Materials provided
========================================

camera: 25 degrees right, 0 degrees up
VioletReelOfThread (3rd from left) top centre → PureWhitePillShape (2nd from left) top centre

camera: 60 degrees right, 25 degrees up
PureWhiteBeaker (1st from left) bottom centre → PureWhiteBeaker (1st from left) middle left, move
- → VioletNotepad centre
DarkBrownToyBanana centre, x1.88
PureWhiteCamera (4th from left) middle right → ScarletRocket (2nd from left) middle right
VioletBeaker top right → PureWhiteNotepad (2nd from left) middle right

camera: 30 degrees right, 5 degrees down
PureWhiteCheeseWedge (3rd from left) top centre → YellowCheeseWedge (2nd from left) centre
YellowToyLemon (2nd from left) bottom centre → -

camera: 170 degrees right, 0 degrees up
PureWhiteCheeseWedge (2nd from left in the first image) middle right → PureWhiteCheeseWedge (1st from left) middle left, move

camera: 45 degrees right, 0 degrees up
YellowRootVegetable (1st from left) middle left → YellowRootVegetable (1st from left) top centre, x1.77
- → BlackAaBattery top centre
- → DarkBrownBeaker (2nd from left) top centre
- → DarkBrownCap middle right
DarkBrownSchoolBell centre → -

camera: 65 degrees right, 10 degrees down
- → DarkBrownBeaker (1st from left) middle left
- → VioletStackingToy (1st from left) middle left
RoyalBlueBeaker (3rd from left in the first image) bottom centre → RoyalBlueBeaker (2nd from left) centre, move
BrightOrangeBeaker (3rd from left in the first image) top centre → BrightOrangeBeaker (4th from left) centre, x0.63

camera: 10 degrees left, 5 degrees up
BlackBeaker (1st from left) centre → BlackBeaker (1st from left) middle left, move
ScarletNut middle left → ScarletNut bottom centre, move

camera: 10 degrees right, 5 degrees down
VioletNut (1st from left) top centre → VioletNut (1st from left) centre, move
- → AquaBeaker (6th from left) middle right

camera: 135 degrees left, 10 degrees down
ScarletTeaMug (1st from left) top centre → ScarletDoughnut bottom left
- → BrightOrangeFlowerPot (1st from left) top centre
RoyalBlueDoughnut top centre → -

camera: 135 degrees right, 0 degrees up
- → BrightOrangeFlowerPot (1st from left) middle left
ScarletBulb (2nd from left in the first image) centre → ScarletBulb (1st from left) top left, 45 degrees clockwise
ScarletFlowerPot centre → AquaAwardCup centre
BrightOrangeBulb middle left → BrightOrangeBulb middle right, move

========================================

Work request
Reproduce exactly the first line of the listing and every line after it, through the one containing "camera: 10 degrees right, 5 degrees down". Nothing else belongs in the output.

Result of this task
camera: 25 degrees right, 0 degrees up
VioletReelOfThread (3rd from left) top centre → PureWhitePillShape (2nd from left) top centre

camera: 60 degrees right, 25 degrees up
PureWhiteBeaker (1st from left) bottom centre → PureWhiteBeaker (1st from left) middle left, move
- → VioletNotepad centre
DarkBrownToyBanana centre, x1.88
PureWhiteCamera (4th from left) middle right → ScarletRocket (2nd from left) middle right
VioletBeaker top right → PureWhiteNotepad (2nd from left) middle right

camera: 30 degrees right, 5 degrees down
PureWhiteCheeseWedge (3rd from left) top centre → YellowCheeseWedge (2nd from left) centre
YellowToyLemon (2nd from left) bottom centre → -

camera: 170 degrees right, 0 degrees up
PureWhiteCheeseWedge (2nd from left in the first image) middle right → PureWhiteCheeseWedge (1st from left) middle left, move

camera: 45 degrees right, 0 degrees up
YellowRootVegetable (1st from left) middle left → YellowRootVegetable (1st from left) top centre, x1.77
- → BlackAaBattery top centre
- → DarkBrownBeaker (2nd from left) top centre
- → DarkBrownCap middle right
DarkBrownSchoolBell centre → -

camera: 65 degrees right, 10 degrees down
- → DarkBrownBeaker (1st from left) middle left
- → VioletStackingToy (1st from left) middle left
RoyalBlueBeaker (3rd from left in the first image) bottom centre → RoyalBlueBeaker (2nd from left) centre, move
BrightOrangeBeaker (3rd from left in the first image) top centre → BrightOrangeBeaker (4th from left) centre, x0.63

camera: 10 degrees left, 5 degrees up
BlackBeaker (1st from left) centre → BlackBeaker (1st from left) middle left, move
ScarletNut middle left → ScarletNut bottom centre, move

camera: 10 degrees right, 5 degrees down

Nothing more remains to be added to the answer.